ABOUT THIS TASK
List each line of the data that holds the string "none", please.

Start of EXTRACTED INFORMATION

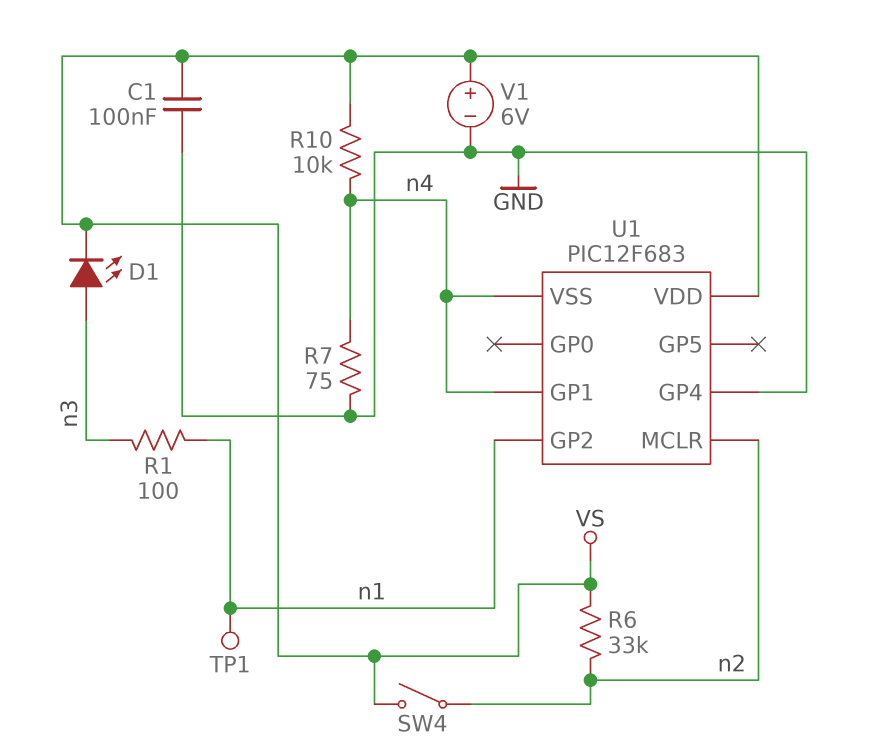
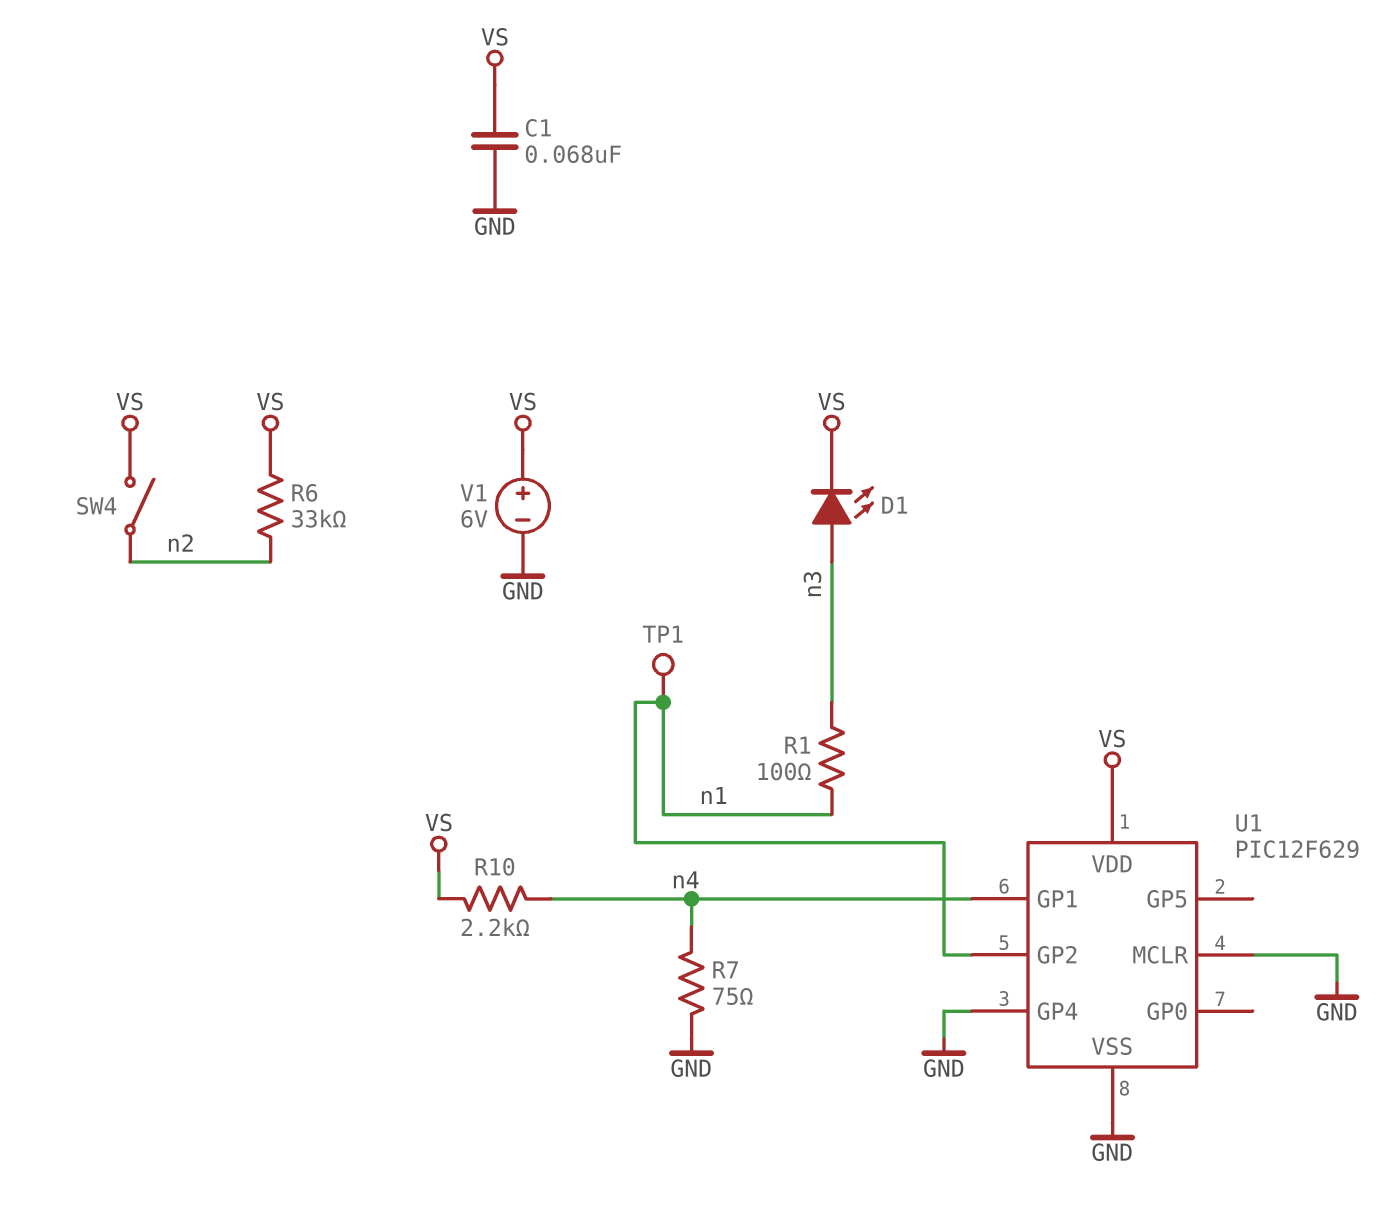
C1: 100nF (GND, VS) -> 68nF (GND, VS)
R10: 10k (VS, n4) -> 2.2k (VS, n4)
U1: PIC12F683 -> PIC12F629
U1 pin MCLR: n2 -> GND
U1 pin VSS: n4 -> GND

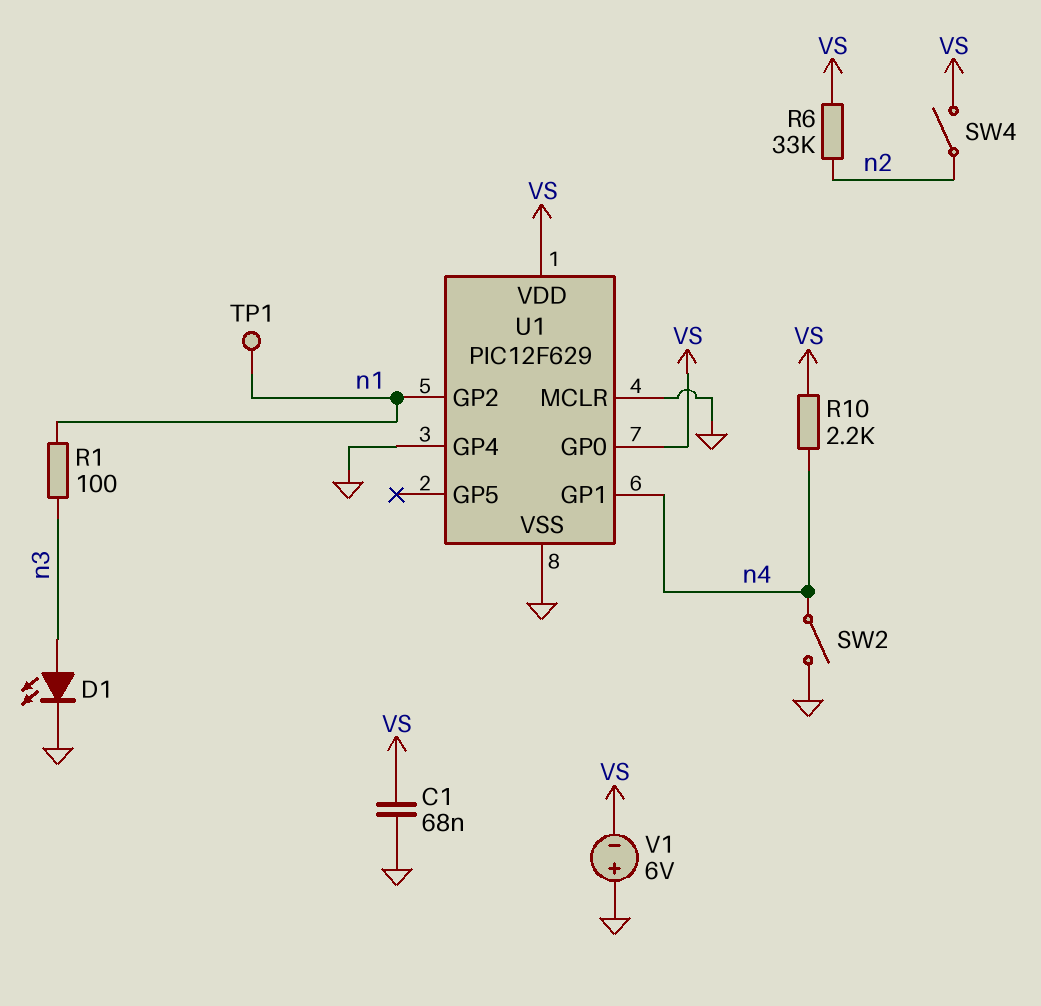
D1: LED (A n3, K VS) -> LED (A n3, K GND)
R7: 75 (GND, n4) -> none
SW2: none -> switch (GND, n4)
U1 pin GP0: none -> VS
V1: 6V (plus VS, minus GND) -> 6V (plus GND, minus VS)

End of EXTRACTED INFORMATION

TASK RESULT
R7: 75 (GND, n4) -> none
SW2: none -> switch (GND, n4)
U1 pin GP0: none -> VS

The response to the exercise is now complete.